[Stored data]

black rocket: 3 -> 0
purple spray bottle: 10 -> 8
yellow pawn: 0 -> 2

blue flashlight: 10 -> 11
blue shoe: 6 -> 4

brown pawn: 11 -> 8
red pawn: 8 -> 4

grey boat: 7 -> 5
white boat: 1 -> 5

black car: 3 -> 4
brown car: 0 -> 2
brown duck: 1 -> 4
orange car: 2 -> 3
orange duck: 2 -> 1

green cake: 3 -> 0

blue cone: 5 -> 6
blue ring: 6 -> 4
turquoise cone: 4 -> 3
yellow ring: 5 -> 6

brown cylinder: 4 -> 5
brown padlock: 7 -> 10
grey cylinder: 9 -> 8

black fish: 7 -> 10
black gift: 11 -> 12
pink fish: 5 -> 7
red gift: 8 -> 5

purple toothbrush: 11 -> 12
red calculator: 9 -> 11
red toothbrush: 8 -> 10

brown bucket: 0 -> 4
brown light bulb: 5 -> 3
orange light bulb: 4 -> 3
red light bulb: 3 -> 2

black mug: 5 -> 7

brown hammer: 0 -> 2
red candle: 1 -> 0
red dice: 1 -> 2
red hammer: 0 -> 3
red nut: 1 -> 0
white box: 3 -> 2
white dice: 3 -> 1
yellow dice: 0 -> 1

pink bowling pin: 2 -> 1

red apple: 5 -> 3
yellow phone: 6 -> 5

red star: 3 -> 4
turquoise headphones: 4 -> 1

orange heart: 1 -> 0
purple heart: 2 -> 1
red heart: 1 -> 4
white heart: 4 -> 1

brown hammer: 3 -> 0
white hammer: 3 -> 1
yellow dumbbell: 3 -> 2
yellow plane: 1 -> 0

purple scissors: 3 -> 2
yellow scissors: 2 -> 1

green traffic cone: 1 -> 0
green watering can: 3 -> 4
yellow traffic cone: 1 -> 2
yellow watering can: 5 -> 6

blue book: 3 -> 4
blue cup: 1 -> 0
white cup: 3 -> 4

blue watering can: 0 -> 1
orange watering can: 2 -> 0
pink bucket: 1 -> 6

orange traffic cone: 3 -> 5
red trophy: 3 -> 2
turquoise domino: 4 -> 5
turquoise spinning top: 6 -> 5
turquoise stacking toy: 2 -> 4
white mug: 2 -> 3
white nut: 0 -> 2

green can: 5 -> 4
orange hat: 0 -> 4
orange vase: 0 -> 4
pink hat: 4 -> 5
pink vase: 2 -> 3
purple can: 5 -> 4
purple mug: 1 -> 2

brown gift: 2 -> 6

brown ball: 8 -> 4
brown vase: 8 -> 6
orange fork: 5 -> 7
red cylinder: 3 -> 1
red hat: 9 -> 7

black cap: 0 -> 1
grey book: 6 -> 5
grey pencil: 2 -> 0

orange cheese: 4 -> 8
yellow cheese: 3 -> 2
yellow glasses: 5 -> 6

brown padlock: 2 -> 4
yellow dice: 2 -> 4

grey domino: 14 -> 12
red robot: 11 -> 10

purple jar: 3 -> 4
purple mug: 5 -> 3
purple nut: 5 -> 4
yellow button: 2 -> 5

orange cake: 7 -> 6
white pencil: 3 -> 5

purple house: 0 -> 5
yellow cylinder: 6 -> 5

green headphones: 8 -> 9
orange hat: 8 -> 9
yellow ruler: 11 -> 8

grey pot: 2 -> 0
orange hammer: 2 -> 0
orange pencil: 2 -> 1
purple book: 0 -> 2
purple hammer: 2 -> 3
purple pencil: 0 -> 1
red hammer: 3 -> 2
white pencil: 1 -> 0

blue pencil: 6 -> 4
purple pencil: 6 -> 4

REQUIREMENT: The records above need to be retyped in full, exactly as given.

SOLUTION TO THIS TASK:
black rocket: 3 -> 0
purple spray bottle: 10 -> 8
yellow pawn: 0 -> 2

blue flashlight: 10 -> 11
blue shoe: 6 -> 4

brown pawn: 11 -> 8
red pawn: 8 -> 4

grey boat: 7 -> 5
white boat: 1 -> 5

black car: 3 -> 4
brown car: 0 -> 2
brown duck: 1 -> 4
orange car: 2 -> 3
orange duck: 2 -> 1

green cake: 3 -> 0

blue cone: 5 -> 6
blue ring: 6 -> 4
turquoise cone: 4 -> 3
yellow ring: 5 -> 6

brown cylinder: 4 -> 5
brown padlock: 7 -> 10
grey cylinder: 9 -> 8

black fish: 7 -> 10
black gift: 11 -> 12
pink fish: 5 -> 7
red gift: 8 -> 5

purple toothbrush: 11 -> 12
red calculator: 9 -> 11
red toothbrush: 8 -> 10

brown bucket: 0 -> 4
brown light bulb: 5 -> 3
orange light bulb: 4 -> 3
red light bulb: 3 -> 2

black mug: 5 -> 7

brown hammer: 0 -> 2
red candle: 1 -> 0
red dice: 1 -> 2
red hammer: 0 -> 3
red nut: 1 -> 0
white box: 3 -> 2
white dice: 3 -> 1
yellow dice: 0 -> 1

pink bowling pin: 2 -> 1

red apple: 5 -> 3
yellow phone: 6 -> 5

red star: 3 -> 4
turquoise headphones: 4 -> 1

orange heart: 1 -> 0
purple heart: 2 -> 1
red heart: 1 -> 4
white heart: 4 -> 1

brown hammer: 3 -> 0
white hammer: 3 -> 1
yellow dumbbell: 3 -> 2
yellow plane: 1 -> 0

purple scissors: 3 -> 2
yellow scissors: 2 -> 1

green traffic cone: 1 -> 0
green watering can: 3 -> 4
yellow traffic cone: 1 -> 2
yellow watering can: 5 -> 6

blue book: 3 -> 4
blue cup: 1 -> 0
white cup: 3 -> 4

blue watering can: 0 -> 1
orange watering can: 2 -> 0
pink bucket: 1 -> 6

orange traffic cone: 3 -> 5
red trophy: 3 -> 2
turquoise domino: 4 -> 5
turquoise spinning top: 6 -> 5
turquoise stacking toy: 2 -> 4
white mug: 2 -> 3
white nut: 0 -> 2

green can: 5 -> 4
orange hat: 0 -> 4
orange vase: 0 -> 4
pink hat: 4 -> 5
pink vase: 2 -> 3
purple can: 5 -> 4
purple mug: 1 -> 2

brown gift: 2 -> 6

brown ball: 8 -> 4
brown vase: 8 -> 6
orange fork: 5 -> 7
red cylinder: 3 -> 1
red hat: 9 -> 7

black cap: 0 -> 1
grey book: 6 -> 5
grey pencil: 2 -> 0

orange cheese: 4 -> 8
yellow cheese: 3 -> 2
yellow glasses: 5 -> 6

brown padlock: 2 -> 4
yellow dice: 2 -> 4

grey domino: 14 -> 12
red robot: 11 -> 10

purple jar: 3 -> 4
purple mug: 5 -> 3
purple nut: 5 -> 4
yellow button: 2 -> 5

orange cake: 7 -> 6
white pencil: 3 -> 5

purple house: 0 -> 5
yellow cylinder: 6 -> 5

green headphones: 8 -> 9
orange hat: 8 -> 9
yellow ruler: 11 -> 8

grey pot: 2 -> 0
orange hammer: 2 -> 0
orange pencil: 2 -> 1
purple book: 0 -> 2
purple hammer: 2 -> 3
purple pencil: 0 -> 1
red hammer: 3 -> 2
white pencil: 1 -> 0

blue pencil: 6 -> 4
purple pencil: 6 -> 4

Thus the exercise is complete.